* _PROBLEM TO WORK ON_: Write out everything from the line with "Toronto: 3:35 -> 4:28" down to the line with "Montreal: 5:02 -> 5:00" again, switching "Durban" to "Lagos" and leaving all else the same.

*** GIVEN DATA

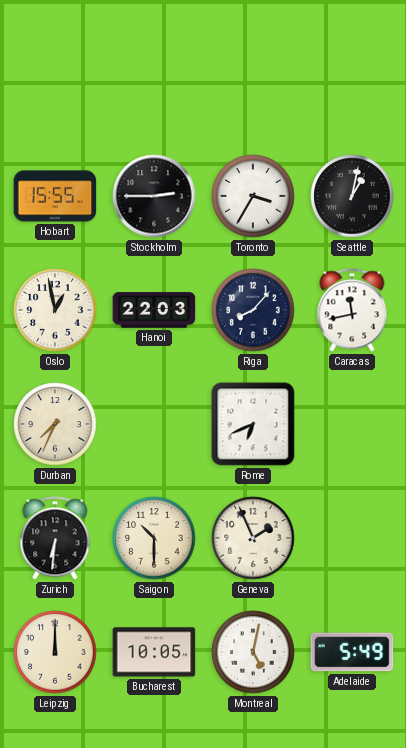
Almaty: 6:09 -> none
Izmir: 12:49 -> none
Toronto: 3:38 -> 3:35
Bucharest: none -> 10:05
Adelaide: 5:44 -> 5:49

******
*** GIVEN DATA

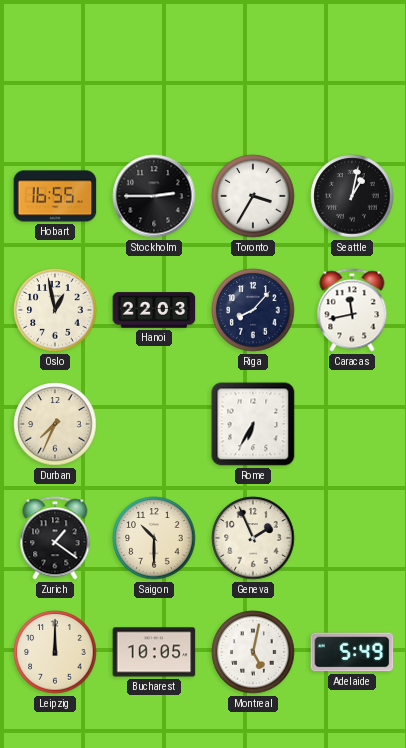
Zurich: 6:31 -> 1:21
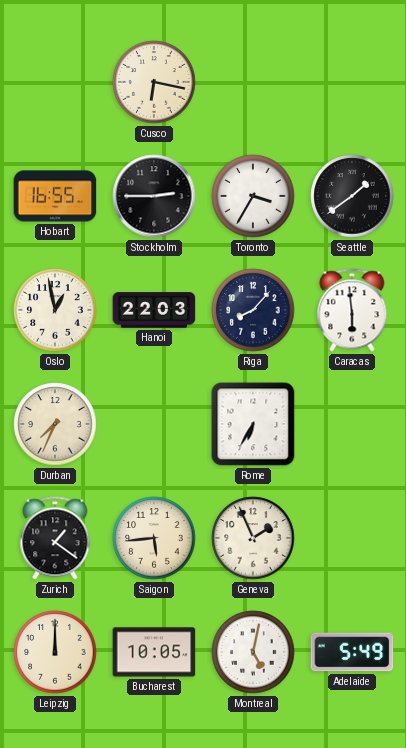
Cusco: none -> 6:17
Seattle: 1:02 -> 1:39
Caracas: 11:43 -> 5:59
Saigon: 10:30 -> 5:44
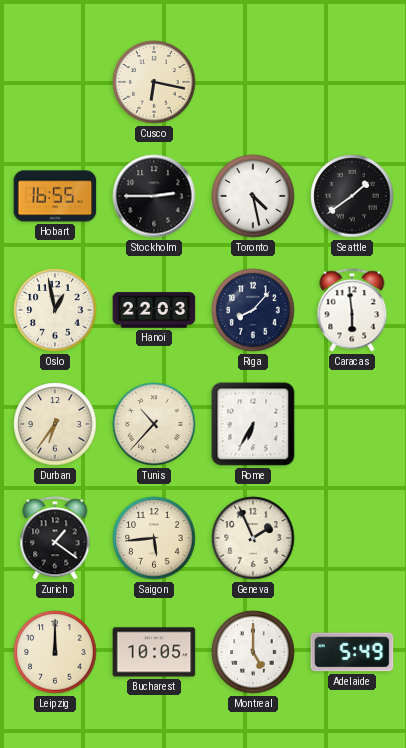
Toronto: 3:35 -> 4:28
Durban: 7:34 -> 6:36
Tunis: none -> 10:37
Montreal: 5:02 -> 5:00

******

* _TASK ANSWER_:
Toronto: 3:35 -> 4:28
Lagos: 7:34 -> 6:36
Tunis: none -> 10:37
Montreal: 5:02 -> 5:00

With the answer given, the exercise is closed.